"""

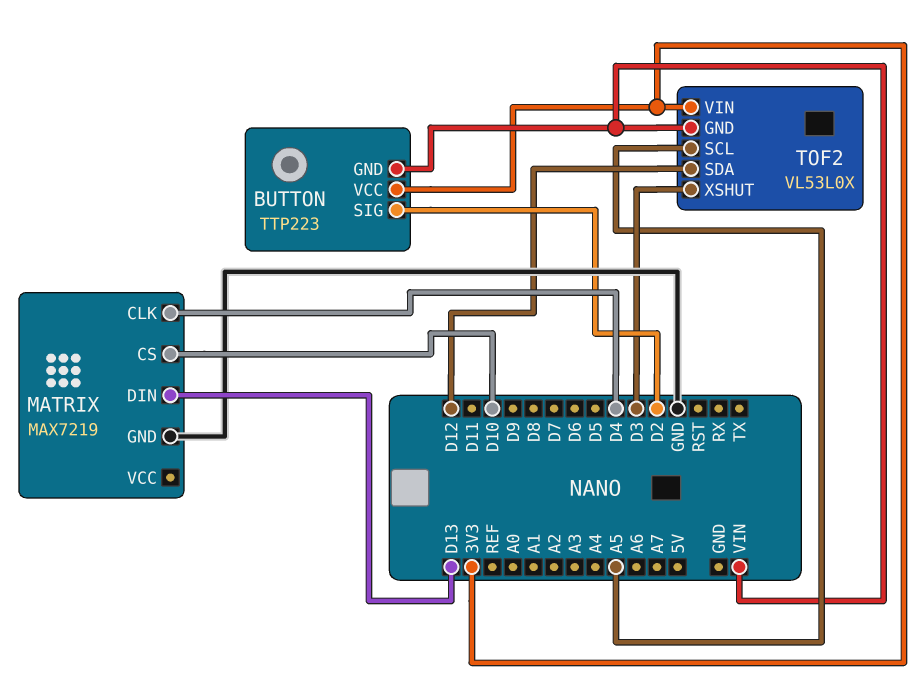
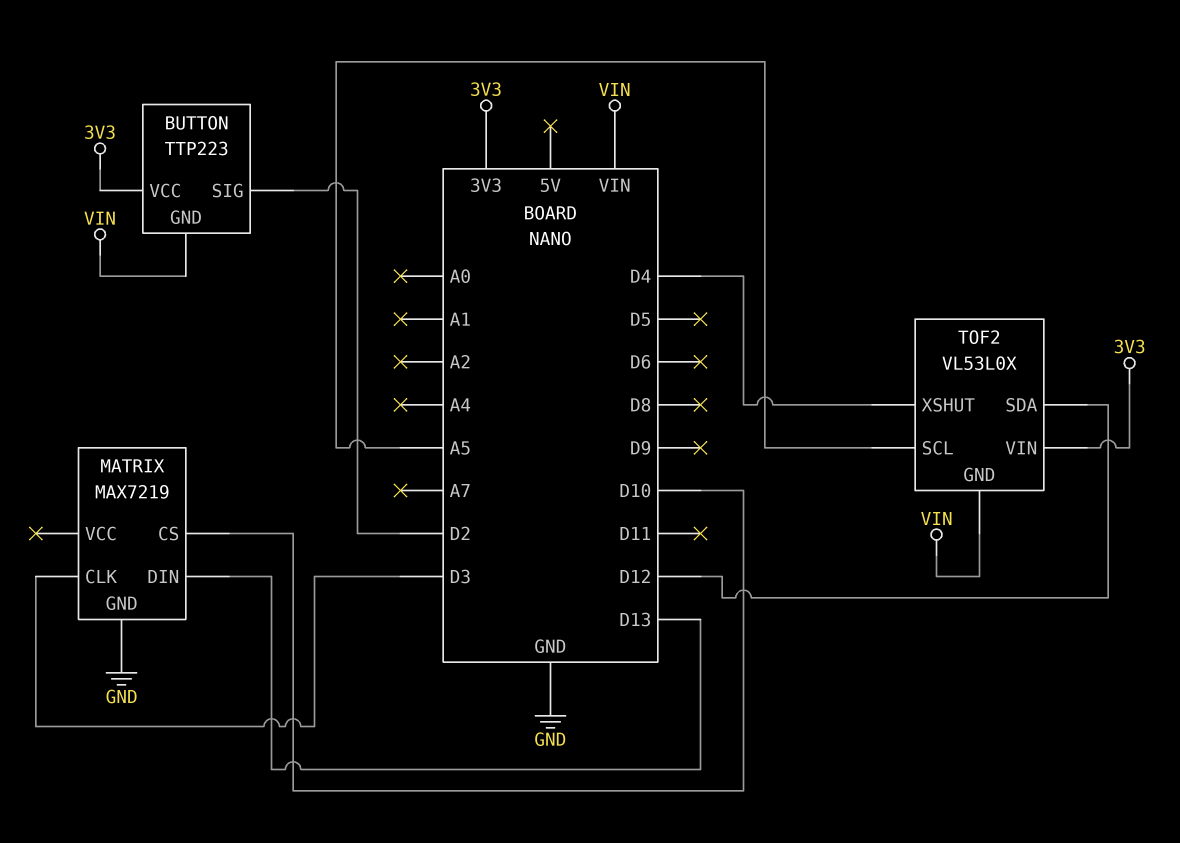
MATRIX pin CLK: D4 -> D3
TOF2 pin XSHUT: D3 -> D4

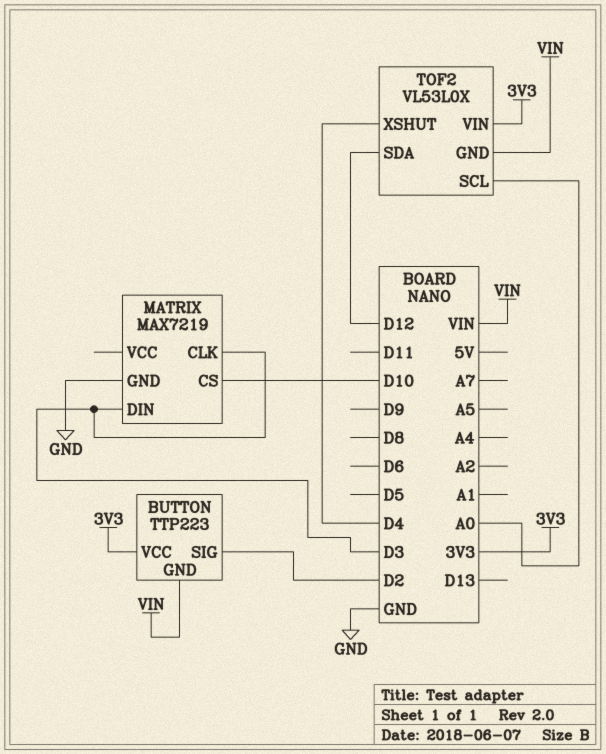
MATRIX pin DIN: D13 -> D3
TOF2 pin SCL: A5 -> A0

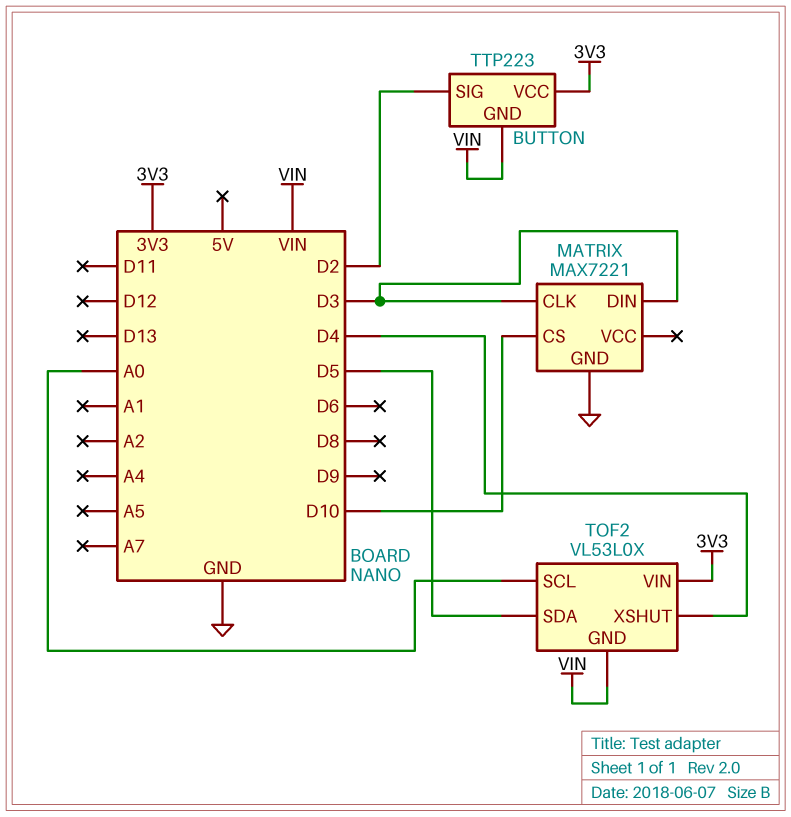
MATRIX: MAX7219 -> MAX7221
TOF2 pin SDA: D12 -> D5

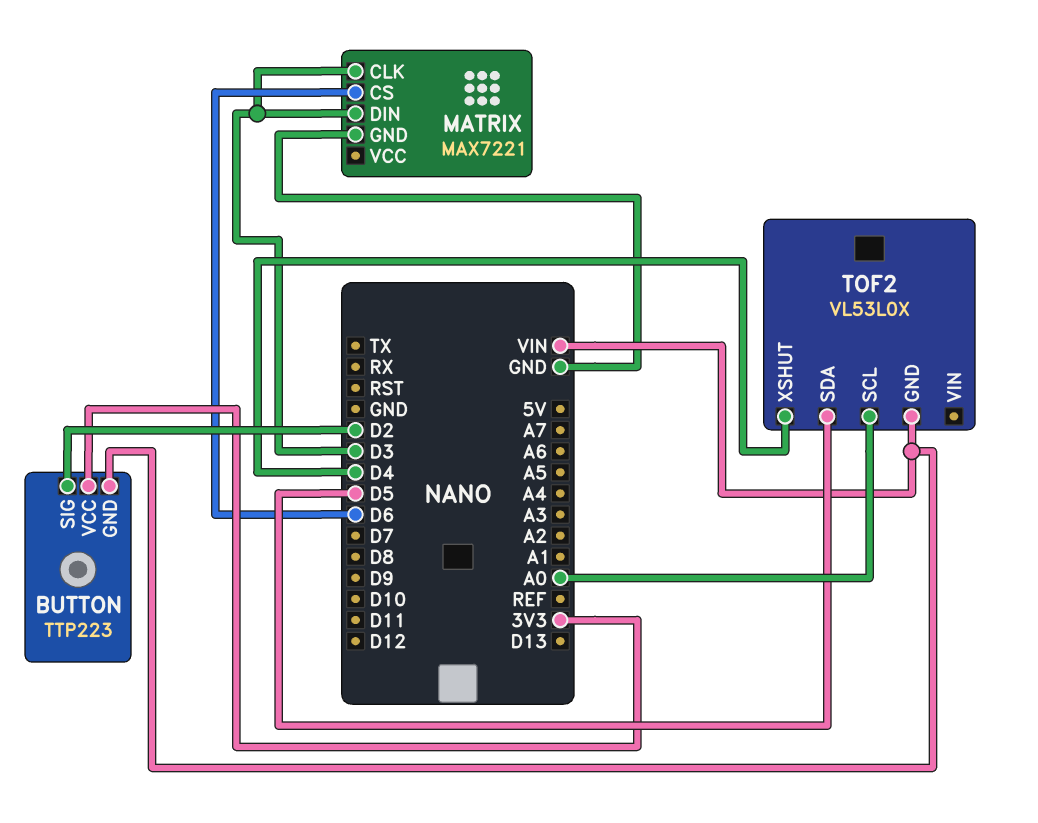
MATRIX pin CS: D10 -> D6
TOF2 pin VIN: 3V3 -> none

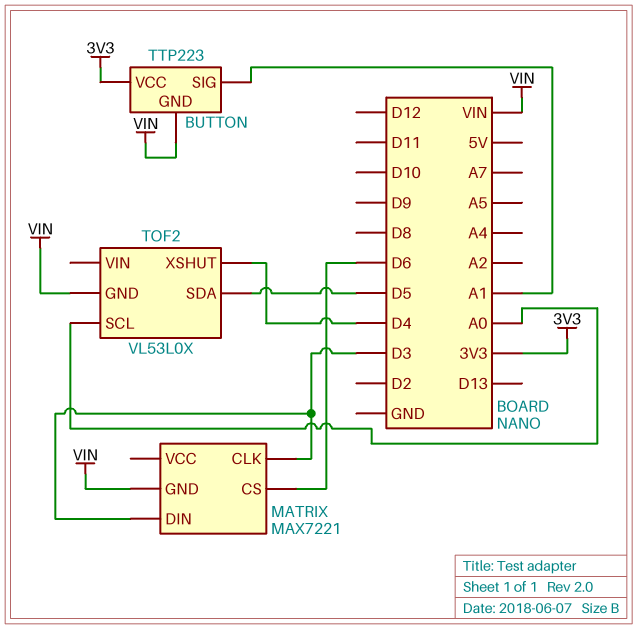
BUTTON pin SIG: D2 -> A1
MATRIX pin GND: GND -> VIN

"""

■ WHAT TO DO:
Return all of the material above unchanged, minus its pictures.

■ RESPONSE AREA:
MATRIX pin CLK: D4 -> D3
TOF2 pin XSHUT: D3 -> D4

MATRIX pin DIN: D13 -> D3
TOF2 pin SCL: A5 -> A0

MATRIX: MAX7219 -> MAX7221
TOF2 pin SDA: D12 -> D5

MATRIX pin CS: D10 -> D6
TOF2 pin VIN: 3V3 -> none

BUTTON pin SIG: D2 -> A1
MATRIX pin GND: GND -> VIN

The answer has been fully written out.